> **Source information**:
----------
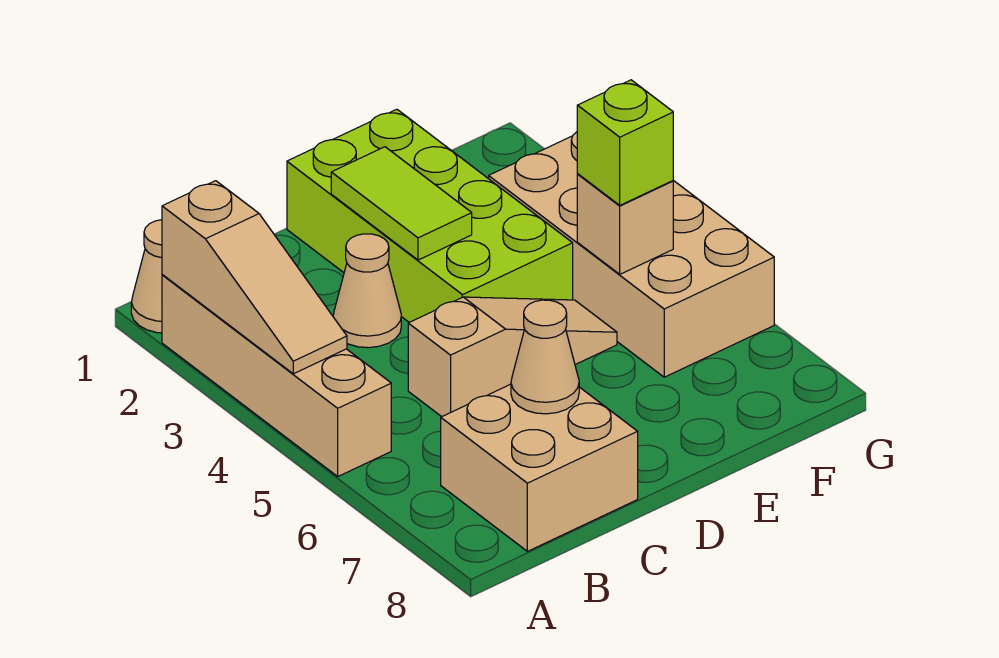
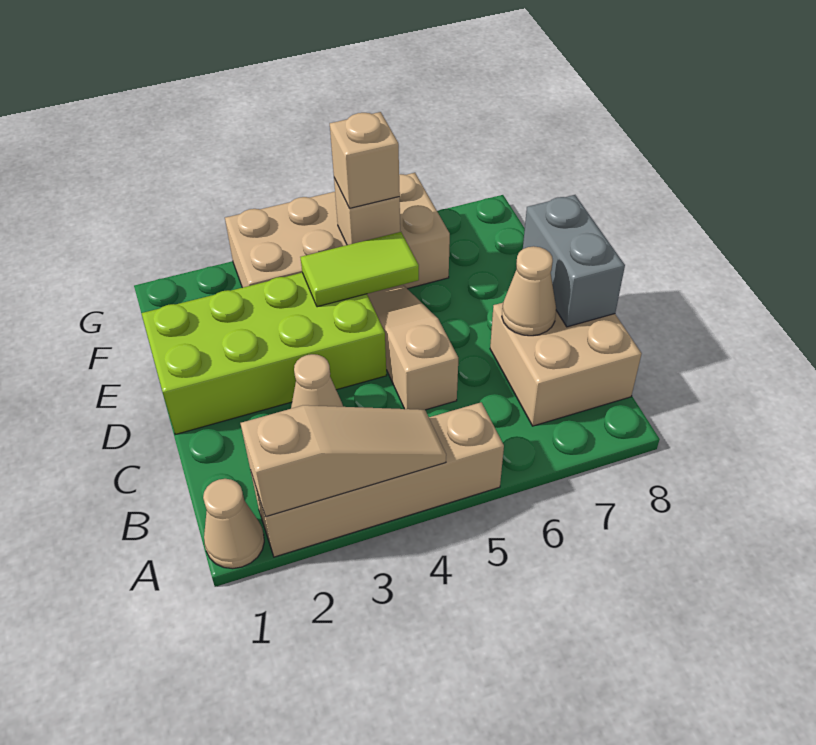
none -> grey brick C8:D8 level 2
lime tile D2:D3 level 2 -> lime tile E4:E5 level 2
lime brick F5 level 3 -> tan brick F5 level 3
----------
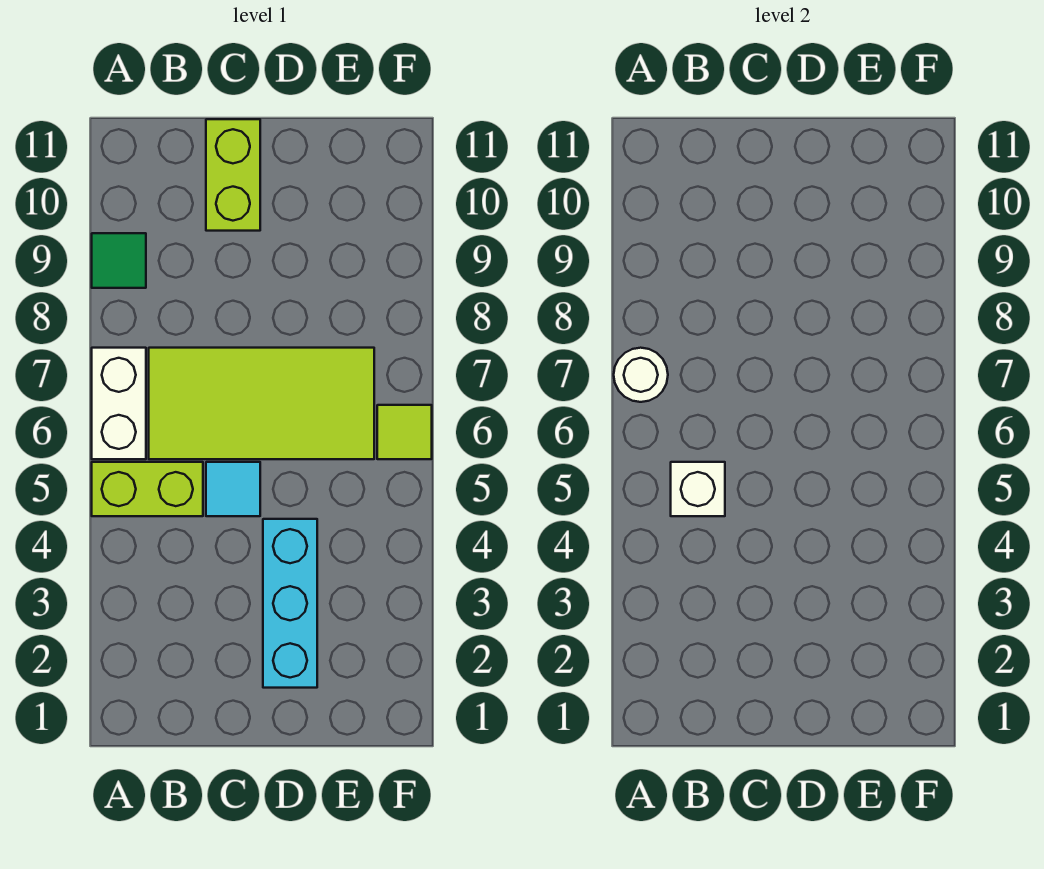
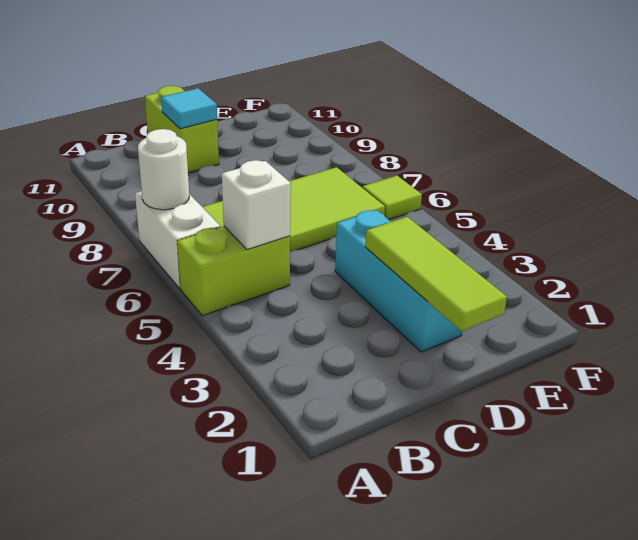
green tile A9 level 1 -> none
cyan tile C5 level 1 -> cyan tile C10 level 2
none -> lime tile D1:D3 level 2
----------
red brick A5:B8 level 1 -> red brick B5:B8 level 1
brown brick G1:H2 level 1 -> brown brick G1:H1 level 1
----------
> **Exercise**: Scan the data above for the word "none", then copy every line that holds it.

> **Task output**:
none -> grey brick C8:D8 level 2
green tile A9 level 1 -> none
none -> lime tile D1:D3 level 2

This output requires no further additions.